(Records drawn from a dataset)
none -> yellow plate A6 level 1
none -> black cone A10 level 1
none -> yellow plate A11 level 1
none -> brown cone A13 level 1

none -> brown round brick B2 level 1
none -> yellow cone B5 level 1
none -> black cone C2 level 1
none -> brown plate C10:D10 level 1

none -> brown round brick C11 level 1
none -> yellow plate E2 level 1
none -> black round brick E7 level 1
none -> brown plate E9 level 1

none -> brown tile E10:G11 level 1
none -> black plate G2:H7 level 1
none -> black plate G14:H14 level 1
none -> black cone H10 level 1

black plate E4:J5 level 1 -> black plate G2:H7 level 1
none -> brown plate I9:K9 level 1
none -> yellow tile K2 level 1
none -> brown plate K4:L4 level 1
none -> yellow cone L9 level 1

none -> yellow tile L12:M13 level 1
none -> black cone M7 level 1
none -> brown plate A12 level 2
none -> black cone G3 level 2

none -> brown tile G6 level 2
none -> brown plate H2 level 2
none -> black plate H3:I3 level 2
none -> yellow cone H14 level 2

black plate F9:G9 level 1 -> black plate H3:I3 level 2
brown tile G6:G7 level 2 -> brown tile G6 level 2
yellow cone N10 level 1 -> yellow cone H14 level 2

Try it →
Nothing in the records should differ from the original when you retype them.

Solution for this task →
none -> yellow plate A6 level 1
none -> black cone A10 level 1
none -> yellow plate A11 level 1
none -> brown cone A13 level 1

none -> brown round brick B2 level 1
none -> yellow cone B5 level 1
none -> black cone C2 level 1
none -> brown plate C10:D10 level 1

none -> brown round brick C11 level 1
none -> yellow plate E2 level 1
none -> black round brick E7 level 1
none -> brown plate E9 level 1

none -> brown tile E10:G11 level 1
none -> black plate G2:H7 level 1
none -> black plate G14:H14 level 1
none -> black cone H10 level 1

black plate E4:J5 level 1 -> black plate G2:H7 level 1
none -> brown plate I9:K9 level 1
none -> yellow tile K2 level 1
none -> brown plate K4:L4 level 1
none -> yellow cone L9 level 1

none -> yellow tile L12:M13 level 1
none -> black cone M7 level 1
none -> brown plate A12 level 2
none -> black cone G3 level 2

none -> brown tile G6 level 2
none -> brown plate H2 level 2
none -> black plate H3:I3 level 2
none -> yellow cone H14 level 2

black plate F9:G9 level 1 -> black plate H3:I3 level 2
brown tile G6:G7 level 2 -> brown tile G6 level 2
yellow cone N10 level 1 -> yellow cone H14 level 2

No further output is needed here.